§ **Material provided**
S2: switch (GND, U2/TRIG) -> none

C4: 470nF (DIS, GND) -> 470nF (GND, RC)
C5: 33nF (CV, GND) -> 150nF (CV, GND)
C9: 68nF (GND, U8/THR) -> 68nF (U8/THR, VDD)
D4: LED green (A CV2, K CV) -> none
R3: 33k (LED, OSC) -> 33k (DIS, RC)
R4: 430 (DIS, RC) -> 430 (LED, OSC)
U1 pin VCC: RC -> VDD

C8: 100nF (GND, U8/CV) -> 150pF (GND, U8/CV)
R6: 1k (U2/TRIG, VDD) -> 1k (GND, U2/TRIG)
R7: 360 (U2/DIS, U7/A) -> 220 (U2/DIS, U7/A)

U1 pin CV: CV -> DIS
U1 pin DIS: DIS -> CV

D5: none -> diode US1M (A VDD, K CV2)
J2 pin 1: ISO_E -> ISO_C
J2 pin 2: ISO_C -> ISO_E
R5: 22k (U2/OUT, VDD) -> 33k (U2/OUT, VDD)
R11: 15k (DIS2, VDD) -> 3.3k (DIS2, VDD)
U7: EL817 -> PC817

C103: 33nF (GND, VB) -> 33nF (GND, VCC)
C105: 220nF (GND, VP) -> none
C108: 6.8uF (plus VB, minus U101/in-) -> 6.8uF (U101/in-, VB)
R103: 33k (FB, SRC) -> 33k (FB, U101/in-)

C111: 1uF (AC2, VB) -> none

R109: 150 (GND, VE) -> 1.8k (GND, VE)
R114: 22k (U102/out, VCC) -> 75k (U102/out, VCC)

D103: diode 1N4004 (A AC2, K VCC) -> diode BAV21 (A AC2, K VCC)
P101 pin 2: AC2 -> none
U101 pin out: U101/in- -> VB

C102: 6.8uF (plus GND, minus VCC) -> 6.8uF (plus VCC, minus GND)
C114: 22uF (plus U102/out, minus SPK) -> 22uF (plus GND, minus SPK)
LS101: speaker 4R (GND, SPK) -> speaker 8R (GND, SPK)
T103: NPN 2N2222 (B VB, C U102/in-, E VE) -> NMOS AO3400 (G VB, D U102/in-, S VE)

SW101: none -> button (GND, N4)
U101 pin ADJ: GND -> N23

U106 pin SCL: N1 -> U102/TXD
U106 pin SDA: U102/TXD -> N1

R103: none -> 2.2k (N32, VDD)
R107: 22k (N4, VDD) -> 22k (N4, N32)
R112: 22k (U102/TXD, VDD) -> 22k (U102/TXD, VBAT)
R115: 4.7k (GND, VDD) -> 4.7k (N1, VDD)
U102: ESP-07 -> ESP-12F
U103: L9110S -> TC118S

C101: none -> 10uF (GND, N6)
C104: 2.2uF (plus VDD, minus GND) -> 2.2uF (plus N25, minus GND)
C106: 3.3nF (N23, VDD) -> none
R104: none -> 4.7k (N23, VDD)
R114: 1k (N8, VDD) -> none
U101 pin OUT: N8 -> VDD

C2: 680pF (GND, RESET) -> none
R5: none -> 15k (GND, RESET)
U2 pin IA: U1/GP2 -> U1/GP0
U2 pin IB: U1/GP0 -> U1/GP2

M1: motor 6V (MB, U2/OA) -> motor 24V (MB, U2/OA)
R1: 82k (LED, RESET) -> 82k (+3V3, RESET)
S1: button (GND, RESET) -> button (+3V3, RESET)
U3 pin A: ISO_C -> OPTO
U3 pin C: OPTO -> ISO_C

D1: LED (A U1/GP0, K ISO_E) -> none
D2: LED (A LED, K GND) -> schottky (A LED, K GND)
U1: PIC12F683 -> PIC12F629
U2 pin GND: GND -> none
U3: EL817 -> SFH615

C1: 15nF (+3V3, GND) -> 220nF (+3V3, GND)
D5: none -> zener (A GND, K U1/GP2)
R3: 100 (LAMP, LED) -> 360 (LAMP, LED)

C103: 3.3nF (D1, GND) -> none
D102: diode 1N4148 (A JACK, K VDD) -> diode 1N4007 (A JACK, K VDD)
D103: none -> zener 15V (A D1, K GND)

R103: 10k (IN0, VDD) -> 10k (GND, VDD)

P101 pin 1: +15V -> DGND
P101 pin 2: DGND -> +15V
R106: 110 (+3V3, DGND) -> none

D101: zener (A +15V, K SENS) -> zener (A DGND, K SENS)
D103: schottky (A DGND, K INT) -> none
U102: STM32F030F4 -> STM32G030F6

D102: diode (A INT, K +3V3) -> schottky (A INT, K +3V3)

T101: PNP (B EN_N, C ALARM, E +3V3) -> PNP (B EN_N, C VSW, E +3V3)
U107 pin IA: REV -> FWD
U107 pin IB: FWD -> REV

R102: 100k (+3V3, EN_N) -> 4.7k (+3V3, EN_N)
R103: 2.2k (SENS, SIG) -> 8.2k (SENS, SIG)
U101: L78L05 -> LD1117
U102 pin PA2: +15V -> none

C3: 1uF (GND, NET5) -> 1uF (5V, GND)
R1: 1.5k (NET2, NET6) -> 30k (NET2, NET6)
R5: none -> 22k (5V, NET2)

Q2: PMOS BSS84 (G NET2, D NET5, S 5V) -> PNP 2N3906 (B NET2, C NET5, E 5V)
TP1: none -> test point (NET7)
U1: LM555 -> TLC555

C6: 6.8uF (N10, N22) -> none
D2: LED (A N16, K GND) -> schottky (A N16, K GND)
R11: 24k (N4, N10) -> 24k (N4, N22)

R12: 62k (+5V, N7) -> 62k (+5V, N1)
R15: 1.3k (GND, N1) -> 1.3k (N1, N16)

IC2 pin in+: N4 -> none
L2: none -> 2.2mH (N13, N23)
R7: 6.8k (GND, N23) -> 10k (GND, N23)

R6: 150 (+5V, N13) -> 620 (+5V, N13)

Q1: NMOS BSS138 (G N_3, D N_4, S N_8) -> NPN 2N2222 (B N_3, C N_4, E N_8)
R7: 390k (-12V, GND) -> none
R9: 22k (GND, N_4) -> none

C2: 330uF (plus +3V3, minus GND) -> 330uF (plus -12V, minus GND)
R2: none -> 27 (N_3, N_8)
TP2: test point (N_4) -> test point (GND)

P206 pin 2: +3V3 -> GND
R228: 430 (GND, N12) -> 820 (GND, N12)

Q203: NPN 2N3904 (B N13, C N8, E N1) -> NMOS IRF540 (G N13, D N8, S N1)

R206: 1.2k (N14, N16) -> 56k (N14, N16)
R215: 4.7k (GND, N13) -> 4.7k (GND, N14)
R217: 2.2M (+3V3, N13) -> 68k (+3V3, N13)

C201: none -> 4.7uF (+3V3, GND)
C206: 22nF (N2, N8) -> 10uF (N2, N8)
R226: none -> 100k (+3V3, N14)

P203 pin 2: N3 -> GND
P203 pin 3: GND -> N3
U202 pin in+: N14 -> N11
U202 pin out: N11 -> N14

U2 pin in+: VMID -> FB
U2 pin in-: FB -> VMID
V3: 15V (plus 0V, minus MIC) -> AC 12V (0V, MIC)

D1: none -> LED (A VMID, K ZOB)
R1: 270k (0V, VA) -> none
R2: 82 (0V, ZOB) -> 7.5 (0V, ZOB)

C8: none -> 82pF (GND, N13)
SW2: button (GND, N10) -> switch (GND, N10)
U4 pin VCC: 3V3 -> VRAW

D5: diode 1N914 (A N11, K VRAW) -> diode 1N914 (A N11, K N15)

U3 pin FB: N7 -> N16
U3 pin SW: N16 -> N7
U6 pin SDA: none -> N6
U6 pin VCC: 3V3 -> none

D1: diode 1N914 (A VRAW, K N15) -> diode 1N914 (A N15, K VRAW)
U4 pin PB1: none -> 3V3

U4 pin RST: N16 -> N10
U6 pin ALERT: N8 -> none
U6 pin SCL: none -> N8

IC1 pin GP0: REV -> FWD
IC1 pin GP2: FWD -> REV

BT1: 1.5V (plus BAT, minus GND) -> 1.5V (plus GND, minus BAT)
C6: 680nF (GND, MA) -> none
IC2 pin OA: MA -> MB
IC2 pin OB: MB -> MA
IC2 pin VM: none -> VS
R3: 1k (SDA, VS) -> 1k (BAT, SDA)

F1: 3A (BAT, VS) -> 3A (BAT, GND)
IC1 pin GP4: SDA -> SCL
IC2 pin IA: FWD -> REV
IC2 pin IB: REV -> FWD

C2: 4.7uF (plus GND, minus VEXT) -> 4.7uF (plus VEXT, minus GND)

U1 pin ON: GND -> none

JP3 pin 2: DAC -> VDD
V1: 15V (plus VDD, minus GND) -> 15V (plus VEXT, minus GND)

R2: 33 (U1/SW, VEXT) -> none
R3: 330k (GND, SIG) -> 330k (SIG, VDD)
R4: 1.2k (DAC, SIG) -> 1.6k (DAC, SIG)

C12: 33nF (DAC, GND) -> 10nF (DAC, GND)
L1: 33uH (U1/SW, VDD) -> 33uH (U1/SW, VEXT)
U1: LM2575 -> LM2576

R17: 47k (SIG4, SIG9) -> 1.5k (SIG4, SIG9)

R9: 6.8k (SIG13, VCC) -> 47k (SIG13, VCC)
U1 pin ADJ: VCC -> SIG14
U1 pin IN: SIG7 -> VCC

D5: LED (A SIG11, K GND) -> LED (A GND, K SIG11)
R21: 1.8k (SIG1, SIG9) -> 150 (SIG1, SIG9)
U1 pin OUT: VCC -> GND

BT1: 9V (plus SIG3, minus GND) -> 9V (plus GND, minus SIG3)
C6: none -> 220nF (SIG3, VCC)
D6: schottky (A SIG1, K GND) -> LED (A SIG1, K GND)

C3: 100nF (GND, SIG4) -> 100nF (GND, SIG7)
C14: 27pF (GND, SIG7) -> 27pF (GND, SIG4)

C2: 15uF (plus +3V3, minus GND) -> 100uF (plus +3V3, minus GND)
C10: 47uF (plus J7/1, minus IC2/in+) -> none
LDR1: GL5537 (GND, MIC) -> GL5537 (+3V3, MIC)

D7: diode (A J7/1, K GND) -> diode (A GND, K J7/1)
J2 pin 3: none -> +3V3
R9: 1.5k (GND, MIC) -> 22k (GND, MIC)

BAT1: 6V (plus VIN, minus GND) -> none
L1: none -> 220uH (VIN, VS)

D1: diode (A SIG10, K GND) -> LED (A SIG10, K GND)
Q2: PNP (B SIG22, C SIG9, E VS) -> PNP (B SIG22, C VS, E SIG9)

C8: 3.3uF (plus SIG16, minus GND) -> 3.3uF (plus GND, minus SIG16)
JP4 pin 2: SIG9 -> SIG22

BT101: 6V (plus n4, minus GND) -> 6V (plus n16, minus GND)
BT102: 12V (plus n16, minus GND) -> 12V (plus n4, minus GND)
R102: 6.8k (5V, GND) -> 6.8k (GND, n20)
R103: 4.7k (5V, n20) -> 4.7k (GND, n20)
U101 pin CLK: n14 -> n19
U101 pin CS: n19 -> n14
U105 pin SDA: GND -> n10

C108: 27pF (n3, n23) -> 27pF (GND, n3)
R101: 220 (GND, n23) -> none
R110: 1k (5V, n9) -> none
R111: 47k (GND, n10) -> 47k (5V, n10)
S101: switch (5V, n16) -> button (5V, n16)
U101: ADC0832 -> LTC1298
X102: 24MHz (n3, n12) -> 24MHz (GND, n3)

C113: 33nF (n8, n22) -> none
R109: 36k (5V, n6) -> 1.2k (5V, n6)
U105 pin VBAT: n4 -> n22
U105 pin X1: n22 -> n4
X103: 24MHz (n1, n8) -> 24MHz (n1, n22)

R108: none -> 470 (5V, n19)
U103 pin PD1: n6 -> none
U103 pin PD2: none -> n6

§ **What is needed**
Which of the lines above contain "VEXT"? Return them all.

§ **Exercise answer**
C2: 4.7uF (plus GND, minus VEXT) -> 4.7uF (plus VEXT, minus GND)
V1: 15V (plus VDD, minus GND) -> 15V (plus VEXT, minus GND)
R2: 33 (U1/SW, VEXT) -> none
L1: 33uH (U1/SW, VDD) -> 33uH (U1/SW, VEXT)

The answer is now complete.